INPUT MATERIAL START

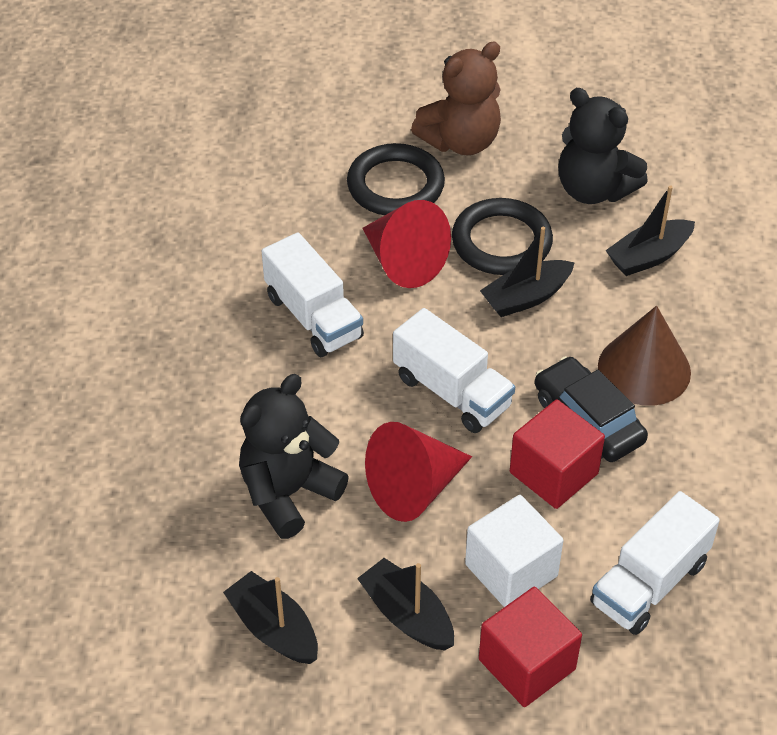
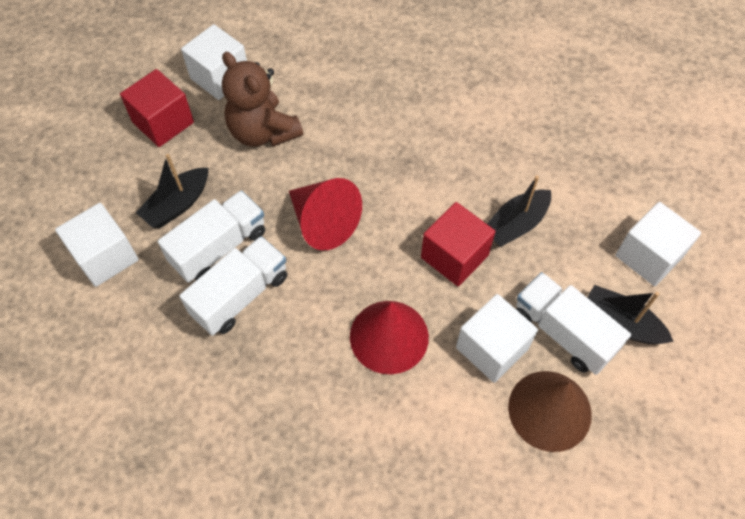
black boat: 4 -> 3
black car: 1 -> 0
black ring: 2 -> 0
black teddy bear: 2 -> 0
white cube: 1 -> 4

INPUT MATERIAL END

Going through the entries above, count the lines that have the word "black" and state that count alone.

4